**WORK ORDER:** Give back exactly the lines spanning from the one containing "shifted,klucz (czerwony),<185 171>,,<131" to the final line of the records below, and no others.

**STORED DATA:**
=== Begin Enclosure ===

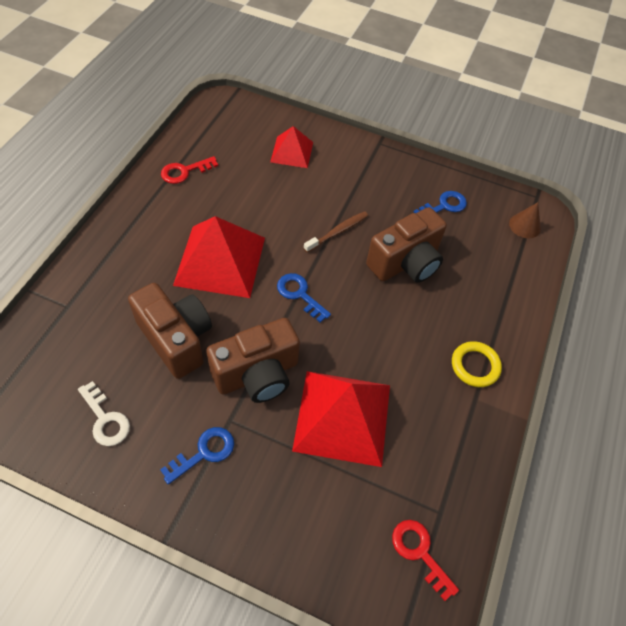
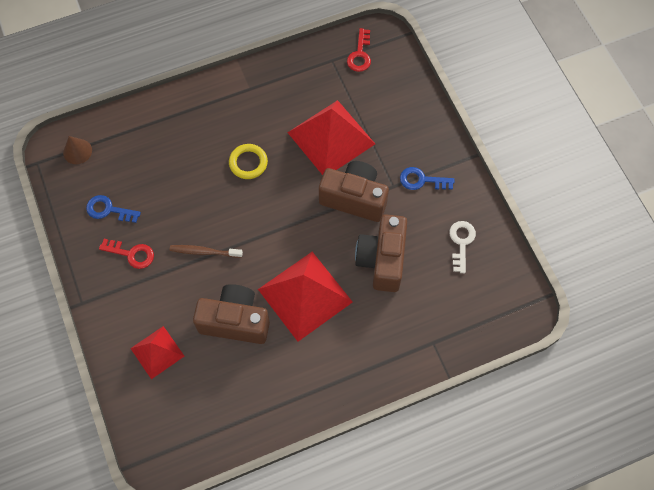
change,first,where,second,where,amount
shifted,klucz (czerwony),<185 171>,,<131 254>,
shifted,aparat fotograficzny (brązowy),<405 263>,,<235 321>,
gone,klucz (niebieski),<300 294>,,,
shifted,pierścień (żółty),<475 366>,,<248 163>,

=== End Enclosure ===

**EXERCISE RESPONSE:**
shifted,klucz (czerwony),<185 171>,,<131 254>,
shifted,aparat fotograficzny (brązowy),<405 263>,,<235 321>,
gone,klucz (niebieski),<300 294>,,,
shifted,pierścień (żółty),<475 366>,,<248 163>,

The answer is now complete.